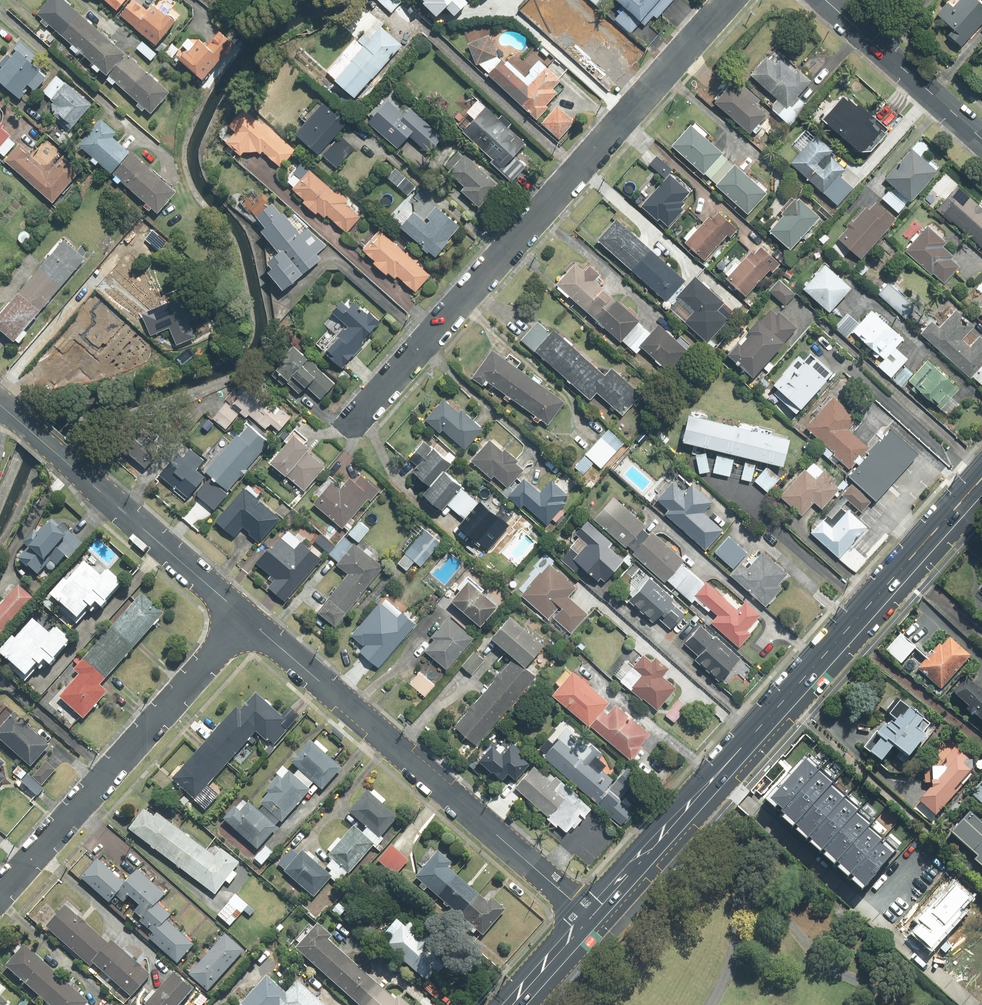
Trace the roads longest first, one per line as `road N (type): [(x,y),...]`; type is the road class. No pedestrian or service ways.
road 1 (residential): [(354,422),(729,0)]
road 2 (residential): [(246,619),(589,914)]
road 3 (secondary): [(718,774),(981,477)]
road 4 (residential): [(0,895),(246,619)]
road 5 (residential): [(718,774),(971,1004)]
road 6 (residential): [(0,404),(246,619)]
road 7 (tertiary): [(828,0),(981,139)]
road 8 (secondary): [(589,914),(718,774)]
road 9 (track): [(753,913),(892,1004)]
road 10 (secondary): [(509,1004),(589,914)]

● ● ●

◆ **ACTIVITY**: As you output the material, omit the pictures but alter nothing else.

◆ **RESULT FOR THIS TASK**:
Trace the roads longest first, one per line as `road N (type): [(x,y),...]`; type is the road class. No pedestrian or service ways.
road 1 (residential): [(354,422),(729,0)]
road 2 (residential): [(246,619),(589,914)]
road 3 (secondary): [(718,774),(981,477)]
road 4 (residential): [(0,895),(246,619)]
road 5 (residential): [(718,774),(971,1004)]
road 6 (residential): [(0,404),(246,619)]
road 7 (tertiary): [(828,0),(981,139)]
road 8 (secondary): [(589,914),(718,774)]
road 9 (track): [(753,913),(892,1004)]
road 10 (secondary): [(509,1004),(589,914)]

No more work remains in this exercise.